> **Task objective**: Search the listing below for the string "grey", then copy every line it appears in.

> **Source information**:

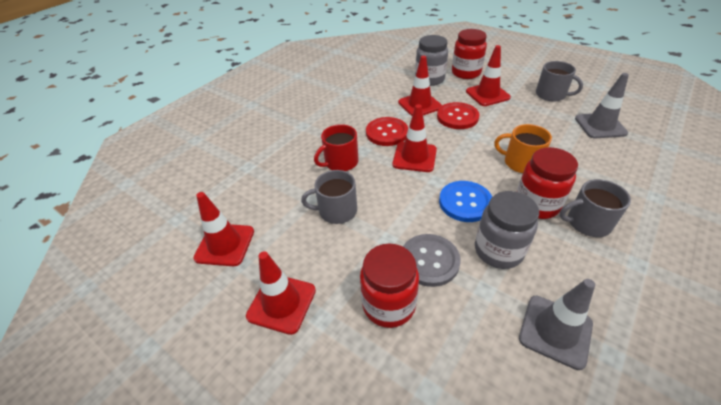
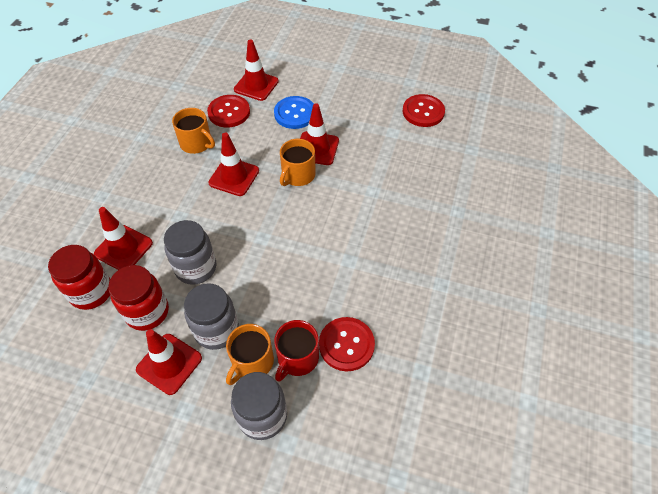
grey button: 1 -> 0
grey jar: 2 -> 3
grey mug: 3 -> 0
grey traffic cone: 2 -> 0
orange mug: 1 -> 3
red button: 2 -> 3
red jar: 3 -> 2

> **Answer to this exercise**:
grey button: 1 -> 0
grey jar: 2 -> 3
grey mug: 3 -> 0
grey traffic cone: 2 -> 0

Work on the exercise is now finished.